=== Begin Enclosure ===
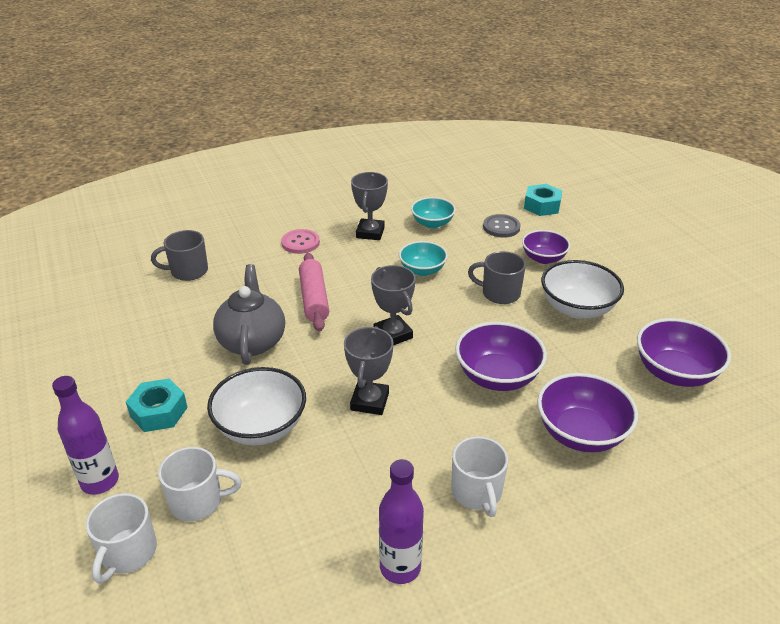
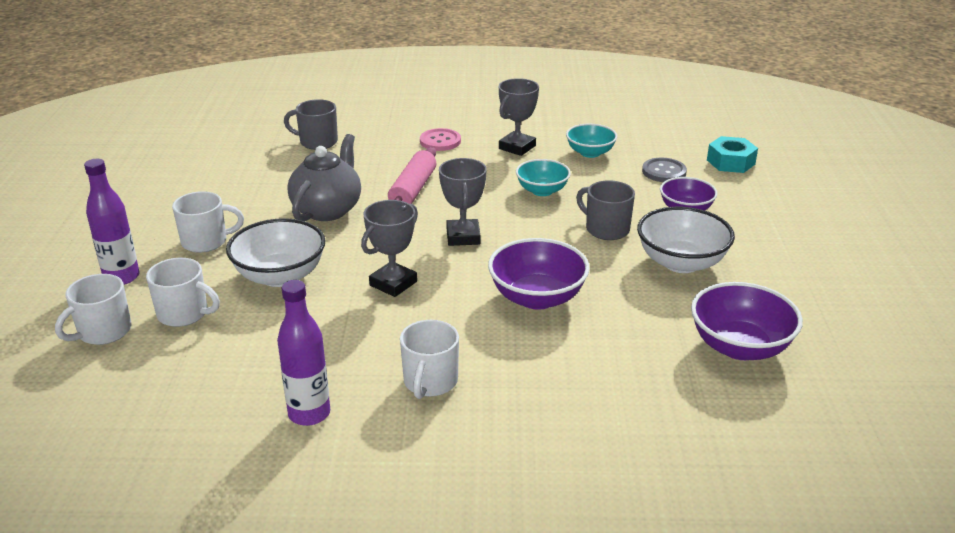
camera: 25 degrees right, 5 degrees down
(159, 412) = (206, 241): turquoise nut -> white mug
(581, 433) = (580, 367): purple bowl -> none

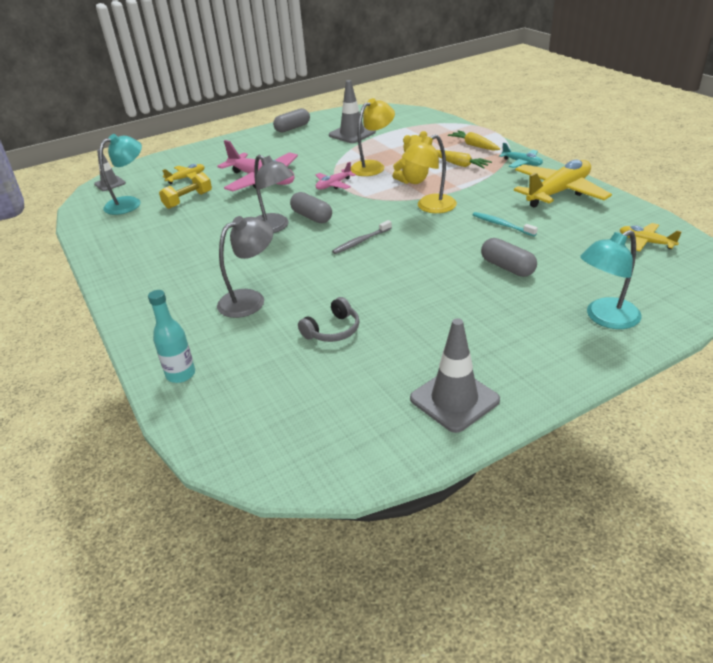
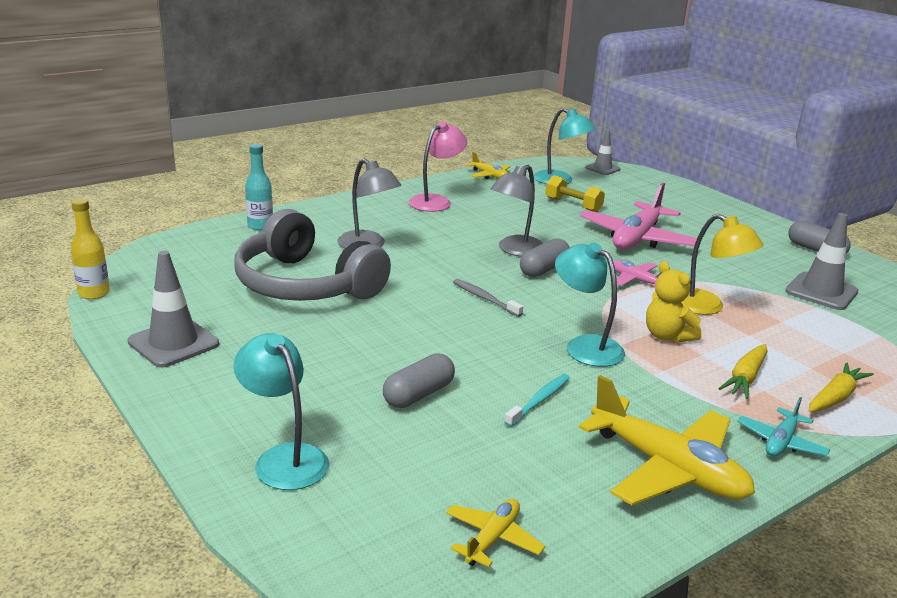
camera: 80 degrees right, 10 degrees down
(152, 264) = (436, 201): none -> pink lamp
(186, 178) = (628, 200): yellow plane -> yellow plane (489, 175)
(333, 330) = (305, 284): grey headphones -> grey headphones, size x2.43
(348, 485) = (94, 293): none -> yellow bottle
(430, 207) = (585, 346): yellow lamp -> turquoise lamp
=== End Enclosure ===
> _What to work on_: List each line of the records that holds the string "turquoise".

> _Response area_:
(159, 412) = (206, 241): turquoise nut -> white mug
(430, 207) = (585, 346): yellow lamp -> turquoise lamp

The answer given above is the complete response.